::: Data records :::
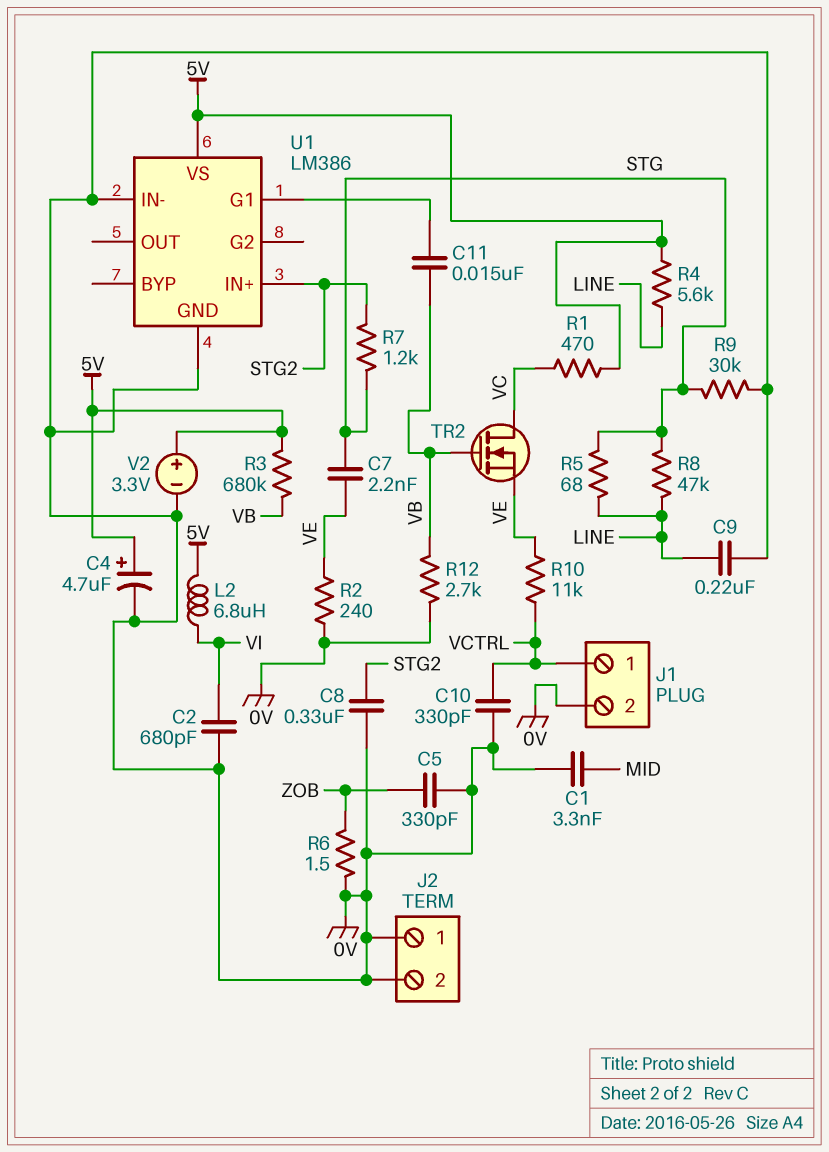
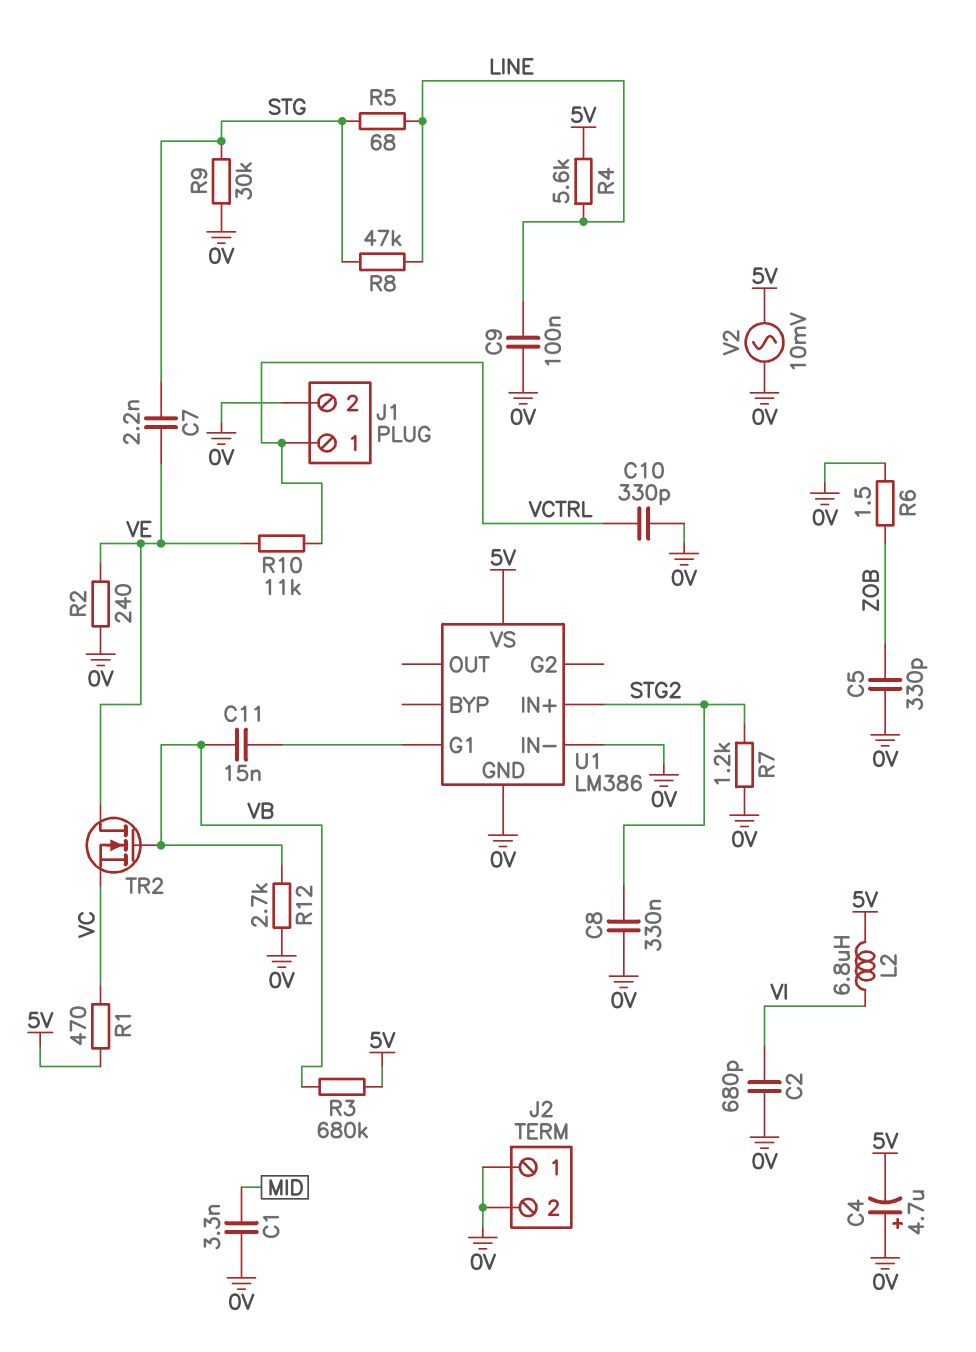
C4: 4.7uF (plus 5V, minus 0V) -> 4.7uF (plus 0V, minus 5V)
C9: 220nF (0V, LINE) -> 100nF (0V, LINE)
R7: 1.2k (STG, STG2) -> 1.2k (0V, STG2)
TR2: NMOS (G VB, D VC, S VE) -> NMOS (G VB, D VE, S VC)
V2: 3.3V (plus 5V, minus 0V) -> AC 10mV (0V, 5V)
:::
■ Problem description ■
Your response should be each line that includes the word "plus", copied from the records.

■ Reply to the exercise ■
C4: 4.7uF (plus 5V, minus 0V) -> 4.7uF (plus 0V, minus 5V)
V2: 3.3V (plus 5V, minus 0V) -> AC 10mV (0V, 5V)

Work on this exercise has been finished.